[What needs to be done] Write the records out exactly as they read, but not the pictures.
== Information given
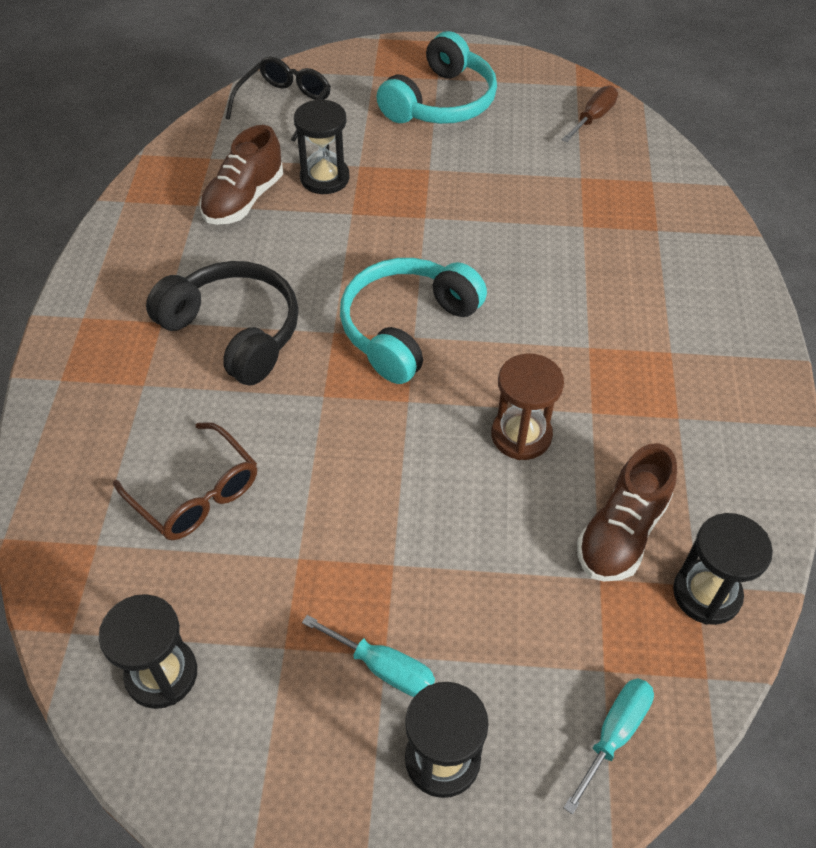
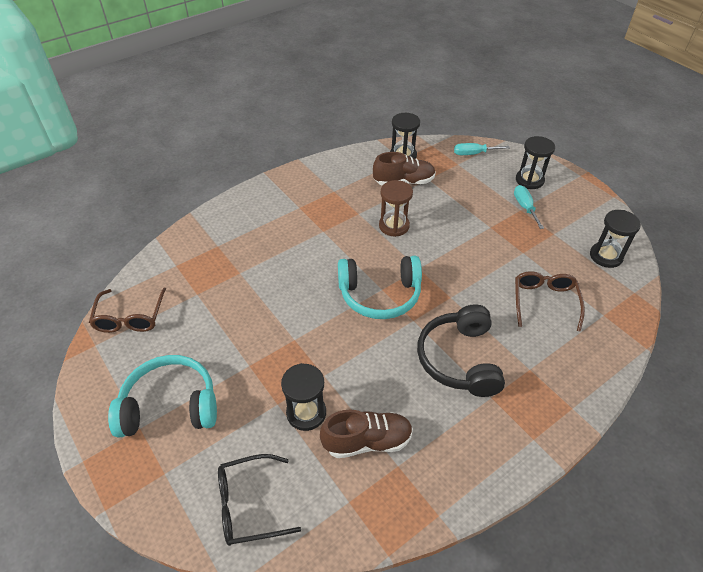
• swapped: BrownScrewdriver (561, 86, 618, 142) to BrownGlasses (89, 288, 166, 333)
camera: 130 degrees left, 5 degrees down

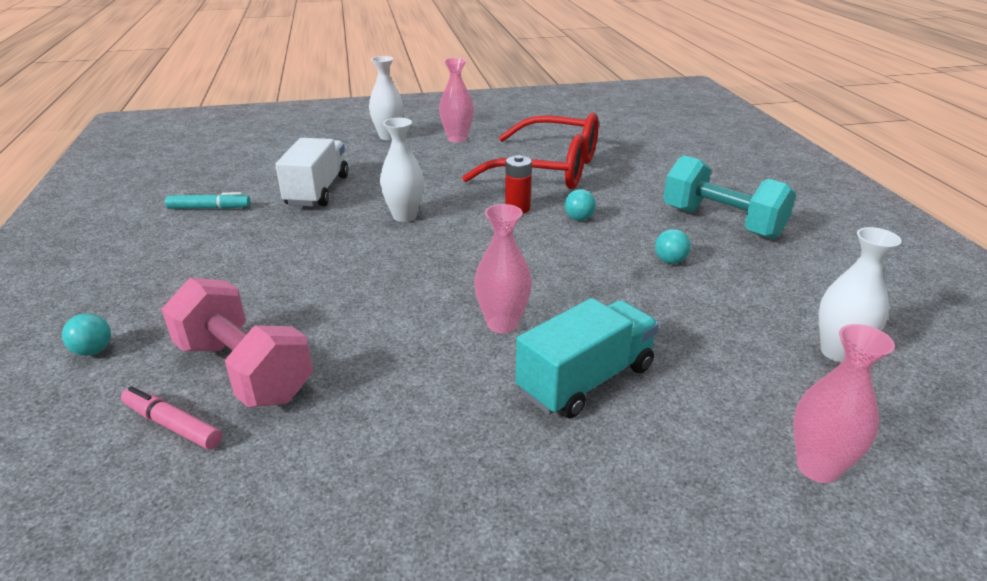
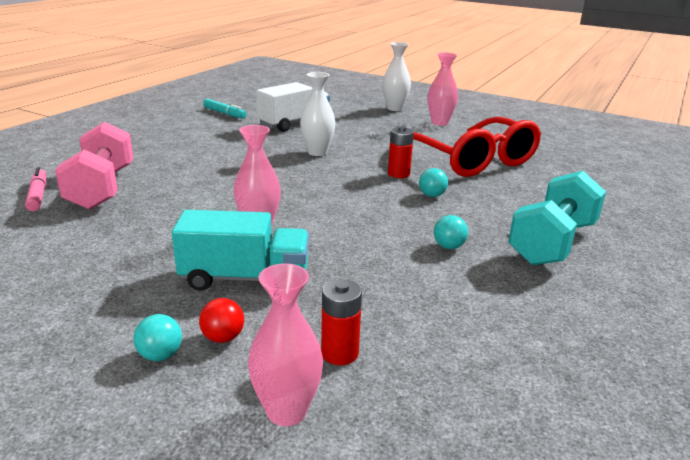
• shifted: TurquoiseBall (62, 313, 111, 356) to (133, 314, 182, 361)
• new: RedBall (199, 298, 244, 343)
• new: RedBattery (321, 279, 362, 365)
• rotated: TurquoiseDumbbell (663, 155, 796, 239) = (508, 171, 606, 265) 45 degrees clockwise
• gone: WhiteVase (818, 227, 902, 362)
camera: 40 degrees right, 5 degrees down

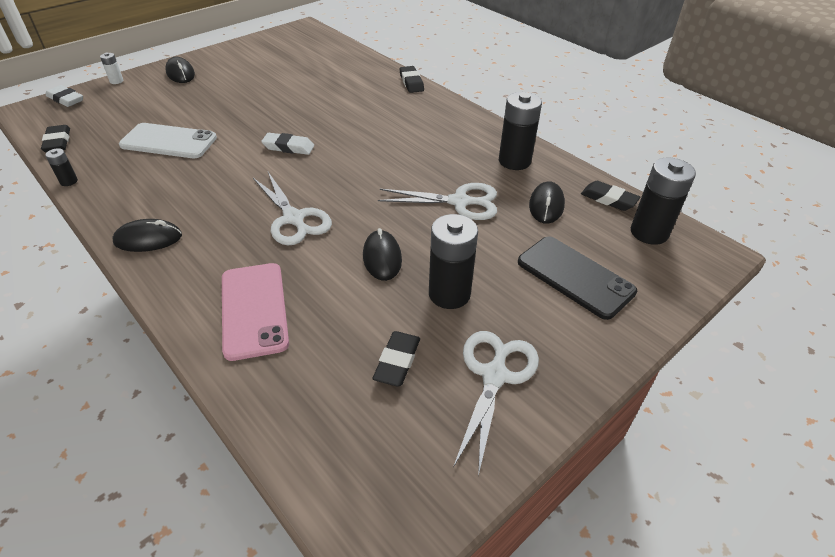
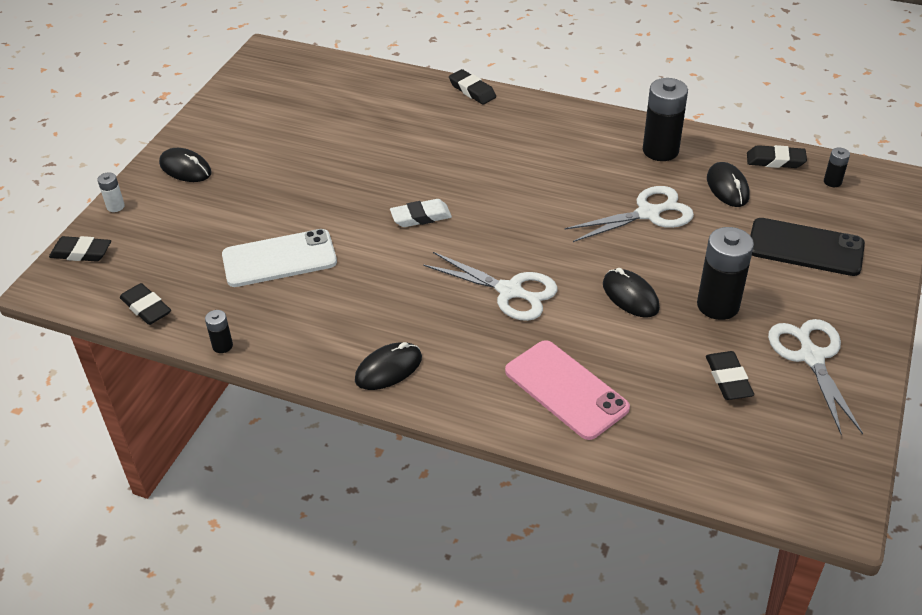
• repainted: WhiteEraser (46, 85, 83, 107) to BlackEraser (49, 236, 111, 262)
• scaled: BlackBattery (631, 158, 696, 245) = (824, 147, 850, 187) x0.47
camera: 25 degrees left, 0 degrees up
====
[Worked solution]
• swapped: BrownScrewdriver (561, 86, 618, 142) to BrownGlasses (89, 288, 166, 333)
camera: 130 degrees left, 5 degrees down

• shifted: TurquoiseBall (62, 313, 111, 356) to (133, 314, 182, 361)
• new: RedBall (199, 298, 244, 343)
• new: RedBattery (321, 279, 362, 365)
• rotated: TurquoiseDumbbell (663, 155, 796, 239) = (508, 171, 606, 265) 45 degrees clockwise
• gone: WhiteVase (818, 227, 902, 362)
camera: 40 degrees right, 5 degrees down

• repainted: WhiteEraser (46, 85, 83, 107) to BlackEraser (49, 236, 111, 262)
• scaled: BlackBattery (631, 158, 696, 245) = (824, 147, 850, 187) x0.47
camera: 25 degrees left, 0 degrees up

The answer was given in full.